#### [Exercise instructions]
Where the listing below has a line with "D104: diode 1N4001", write out exactly that line and every line after it, stopping after the line with "R105: 100 (W9, W12) -> 100 (W12, W15)".

#### [Entries provided]
__________________________________________________

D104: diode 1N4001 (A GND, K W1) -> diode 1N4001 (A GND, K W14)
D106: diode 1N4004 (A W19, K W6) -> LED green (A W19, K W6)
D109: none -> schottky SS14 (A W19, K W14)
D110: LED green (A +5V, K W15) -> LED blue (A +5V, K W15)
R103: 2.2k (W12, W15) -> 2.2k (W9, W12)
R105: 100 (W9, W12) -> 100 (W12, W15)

__________________________________________________

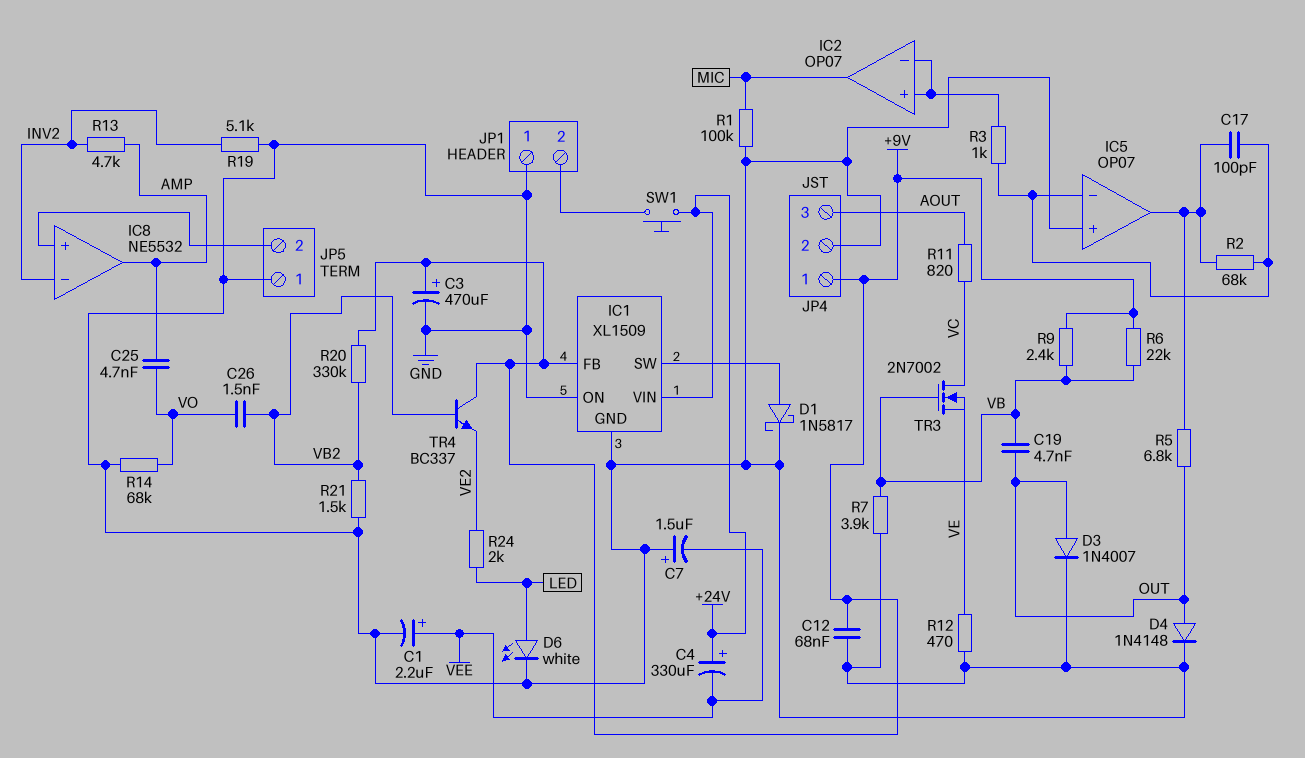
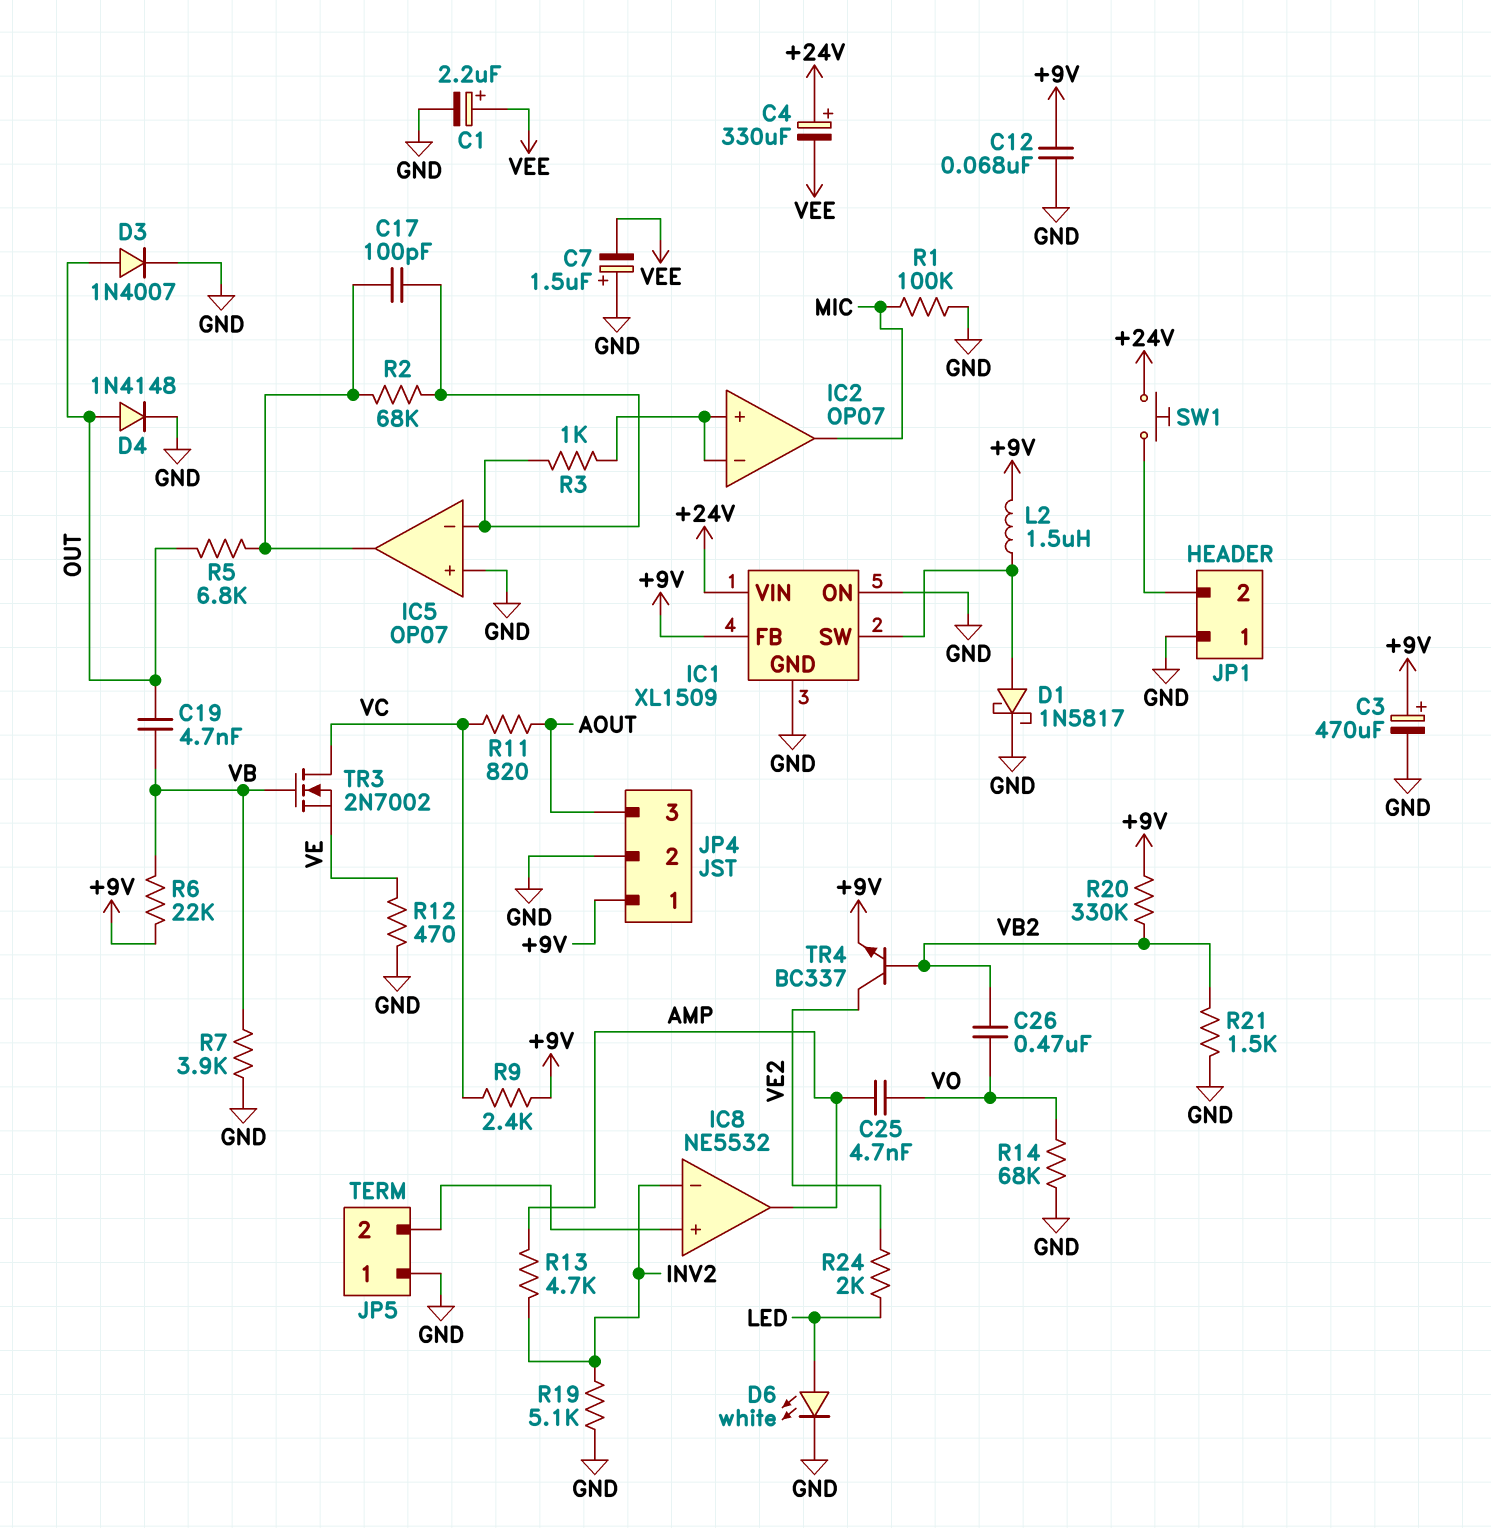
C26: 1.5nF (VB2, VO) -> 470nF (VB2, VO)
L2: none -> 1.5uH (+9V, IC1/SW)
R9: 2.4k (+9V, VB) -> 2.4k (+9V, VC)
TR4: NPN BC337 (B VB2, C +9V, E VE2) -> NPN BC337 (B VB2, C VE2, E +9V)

__________________________________________________

#### [Response box]
D104: diode 1N4001 (A GND, K W1) -> diode 1N4001 (A GND, K W14)
D106: diode 1N4004 (A W19, K W6) -> LED green (A W19, K W6)
D109: none -> schottky SS14 (A W19, K W14)
D110: LED green (A +5V, K W15) -> LED blue (A +5V, K W15)
R103: 2.2k (W12, W15) -> 2.2k (W9, W12)
R105: 100 (W9, W12) -> 100 (W12, W15)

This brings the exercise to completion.